## [REQUIREMENT]
Count the lines of the data below that contain the string "clef", matching case exactly. Reply with the number alone.

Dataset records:
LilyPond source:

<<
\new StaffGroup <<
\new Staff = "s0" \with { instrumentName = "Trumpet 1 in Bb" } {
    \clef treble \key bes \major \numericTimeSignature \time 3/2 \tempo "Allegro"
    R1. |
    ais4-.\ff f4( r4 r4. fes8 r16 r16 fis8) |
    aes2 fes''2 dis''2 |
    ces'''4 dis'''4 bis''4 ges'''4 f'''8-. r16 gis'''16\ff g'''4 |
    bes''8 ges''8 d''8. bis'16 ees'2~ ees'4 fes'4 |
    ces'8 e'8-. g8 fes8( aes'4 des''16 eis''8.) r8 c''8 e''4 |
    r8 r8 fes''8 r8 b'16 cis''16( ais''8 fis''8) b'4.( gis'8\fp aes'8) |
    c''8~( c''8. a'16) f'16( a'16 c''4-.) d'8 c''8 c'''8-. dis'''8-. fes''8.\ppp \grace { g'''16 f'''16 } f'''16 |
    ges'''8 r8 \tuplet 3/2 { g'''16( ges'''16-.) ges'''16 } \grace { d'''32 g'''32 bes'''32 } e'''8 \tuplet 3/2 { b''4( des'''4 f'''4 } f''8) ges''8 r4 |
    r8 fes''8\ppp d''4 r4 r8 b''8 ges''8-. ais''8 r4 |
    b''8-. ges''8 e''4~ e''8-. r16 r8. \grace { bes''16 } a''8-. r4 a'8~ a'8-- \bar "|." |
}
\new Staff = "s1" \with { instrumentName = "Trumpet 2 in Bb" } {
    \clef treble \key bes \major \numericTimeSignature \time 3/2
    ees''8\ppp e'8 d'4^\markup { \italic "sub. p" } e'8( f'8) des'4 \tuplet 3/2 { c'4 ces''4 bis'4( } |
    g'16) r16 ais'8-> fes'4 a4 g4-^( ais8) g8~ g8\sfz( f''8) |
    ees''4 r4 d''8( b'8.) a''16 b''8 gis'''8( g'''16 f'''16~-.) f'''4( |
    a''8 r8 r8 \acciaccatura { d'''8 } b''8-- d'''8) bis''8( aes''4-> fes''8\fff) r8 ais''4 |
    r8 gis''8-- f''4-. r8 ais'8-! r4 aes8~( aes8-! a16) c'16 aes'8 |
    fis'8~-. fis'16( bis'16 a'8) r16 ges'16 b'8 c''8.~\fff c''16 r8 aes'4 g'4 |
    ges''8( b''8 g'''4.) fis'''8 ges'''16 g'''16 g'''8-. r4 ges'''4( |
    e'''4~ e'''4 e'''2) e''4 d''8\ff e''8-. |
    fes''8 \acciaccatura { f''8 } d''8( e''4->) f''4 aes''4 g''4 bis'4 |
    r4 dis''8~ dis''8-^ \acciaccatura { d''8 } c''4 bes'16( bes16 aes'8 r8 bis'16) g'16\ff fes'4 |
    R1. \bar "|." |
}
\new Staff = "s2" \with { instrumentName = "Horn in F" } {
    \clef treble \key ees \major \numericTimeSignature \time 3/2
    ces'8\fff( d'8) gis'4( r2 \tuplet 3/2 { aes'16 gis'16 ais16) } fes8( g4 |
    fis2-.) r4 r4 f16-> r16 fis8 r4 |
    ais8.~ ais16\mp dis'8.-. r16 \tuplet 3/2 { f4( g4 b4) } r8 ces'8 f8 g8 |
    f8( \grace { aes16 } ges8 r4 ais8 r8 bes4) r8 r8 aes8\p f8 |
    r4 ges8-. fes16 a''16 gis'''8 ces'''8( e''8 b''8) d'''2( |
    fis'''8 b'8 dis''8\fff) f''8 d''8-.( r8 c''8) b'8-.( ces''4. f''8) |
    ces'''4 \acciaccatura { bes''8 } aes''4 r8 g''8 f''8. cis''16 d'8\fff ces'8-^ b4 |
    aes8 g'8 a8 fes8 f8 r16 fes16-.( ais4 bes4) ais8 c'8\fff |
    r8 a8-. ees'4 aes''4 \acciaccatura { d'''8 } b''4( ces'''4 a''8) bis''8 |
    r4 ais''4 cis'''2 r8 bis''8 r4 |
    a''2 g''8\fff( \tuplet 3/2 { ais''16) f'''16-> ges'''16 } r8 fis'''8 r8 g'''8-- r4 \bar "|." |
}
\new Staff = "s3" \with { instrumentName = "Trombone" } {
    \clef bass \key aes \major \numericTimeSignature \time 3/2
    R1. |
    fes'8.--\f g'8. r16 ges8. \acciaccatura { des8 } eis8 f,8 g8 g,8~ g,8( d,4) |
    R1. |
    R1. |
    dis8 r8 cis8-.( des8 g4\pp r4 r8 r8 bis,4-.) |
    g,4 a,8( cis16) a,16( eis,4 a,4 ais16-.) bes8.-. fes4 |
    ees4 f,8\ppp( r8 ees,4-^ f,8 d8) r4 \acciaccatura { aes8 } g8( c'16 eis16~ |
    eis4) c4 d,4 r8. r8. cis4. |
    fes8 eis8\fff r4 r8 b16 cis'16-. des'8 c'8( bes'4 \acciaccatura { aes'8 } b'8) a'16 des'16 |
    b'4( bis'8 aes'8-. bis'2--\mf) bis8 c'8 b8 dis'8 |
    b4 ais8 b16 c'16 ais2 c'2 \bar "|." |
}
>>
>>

## [IN RESPONSE]
4